▶ SUPPLIED DATA:
=== Section Start ===

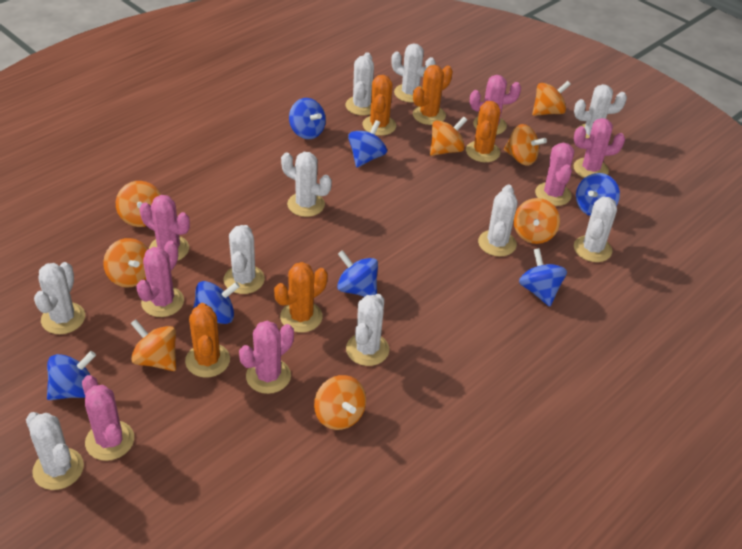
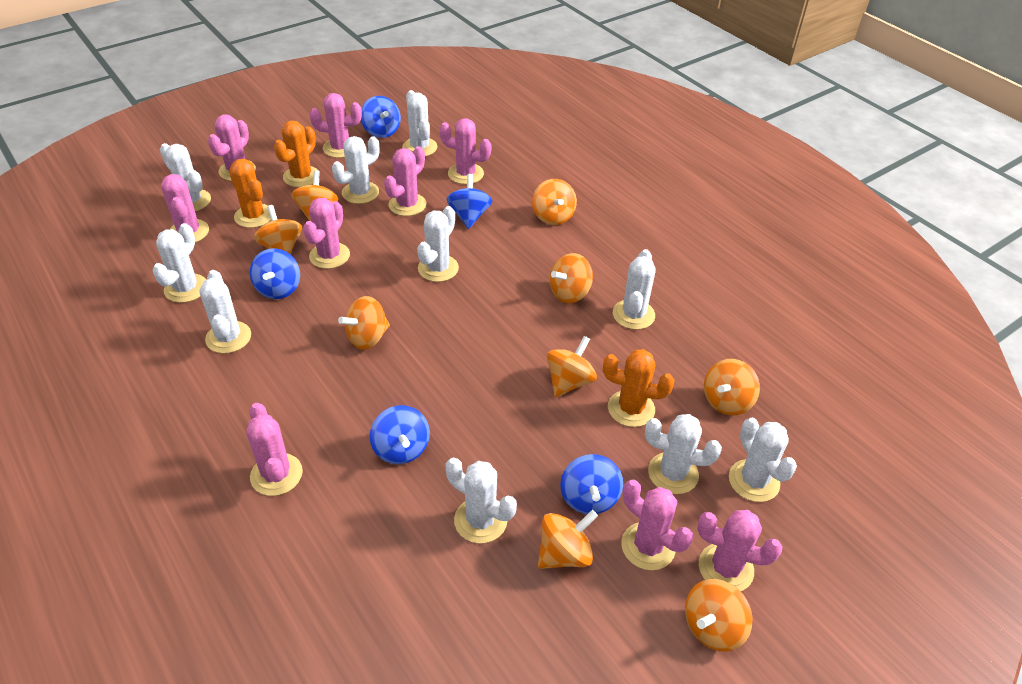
blue spinning top: 7 -> 5
orange cactus: 5 -> 3
orange spinning top: 8 -> 9
pink cactus: 7 -> 9

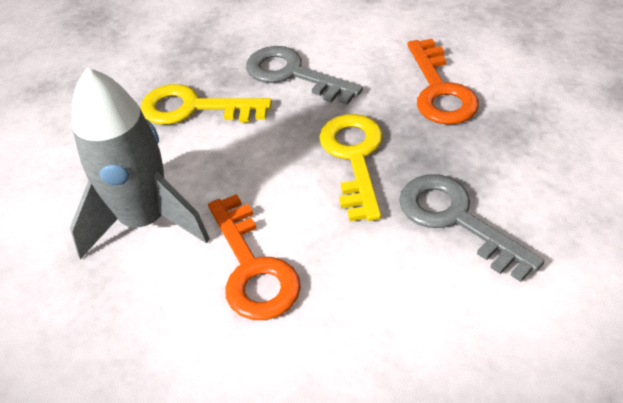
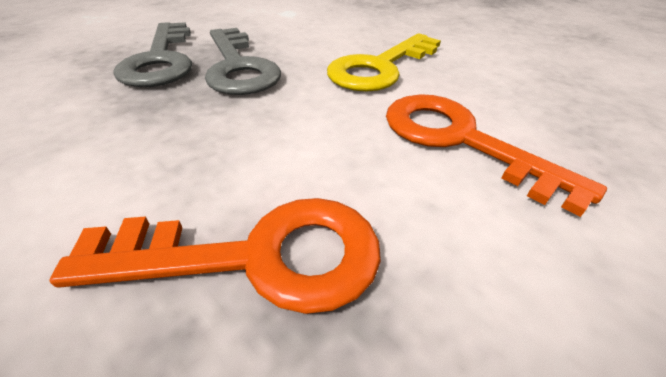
grey rocket: 1 -> 0
yellow key: 2 -> 1

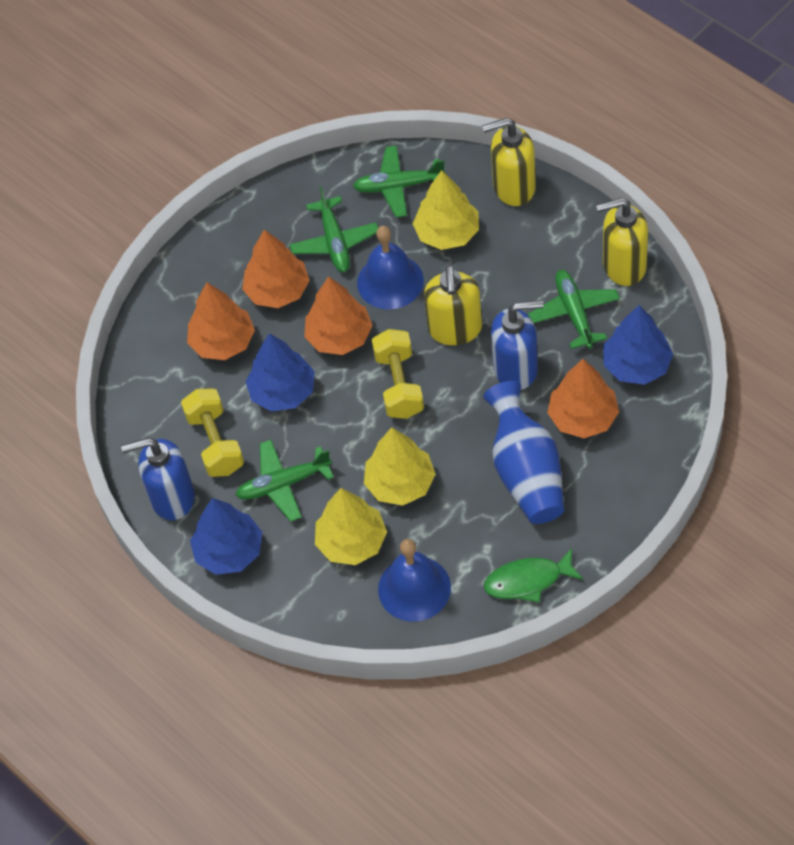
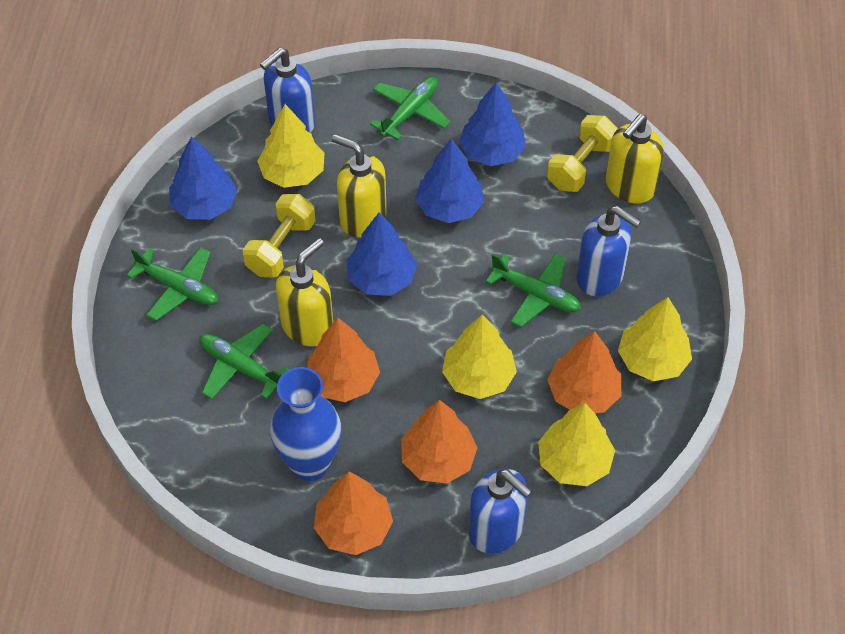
blue bell: 2 -> 0
blue soap dispenser: 2 -> 3
blue tree: 3 -> 4
green fish: 1 -> 0
yellow tree: 3 -> 4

=== Section End ===

▶ PROBLEM DETAILS: You need to restate all of the entries above exactly and leave the pictures behind.

▶ ANSWER:
blue spinning top: 7 -> 5
orange cactus: 5 -> 3
orange spinning top: 8 -> 9
pink cactus: 7 -> 9

grey rocket: 1 -> 0
yellow key: 2 -> 1

blue bell: 2 -> 0
blue soap dispenser: 2 -> 3
blue tree: 3 -> 4
green fish: 1 -> 0
yellow tree: 3 -> 4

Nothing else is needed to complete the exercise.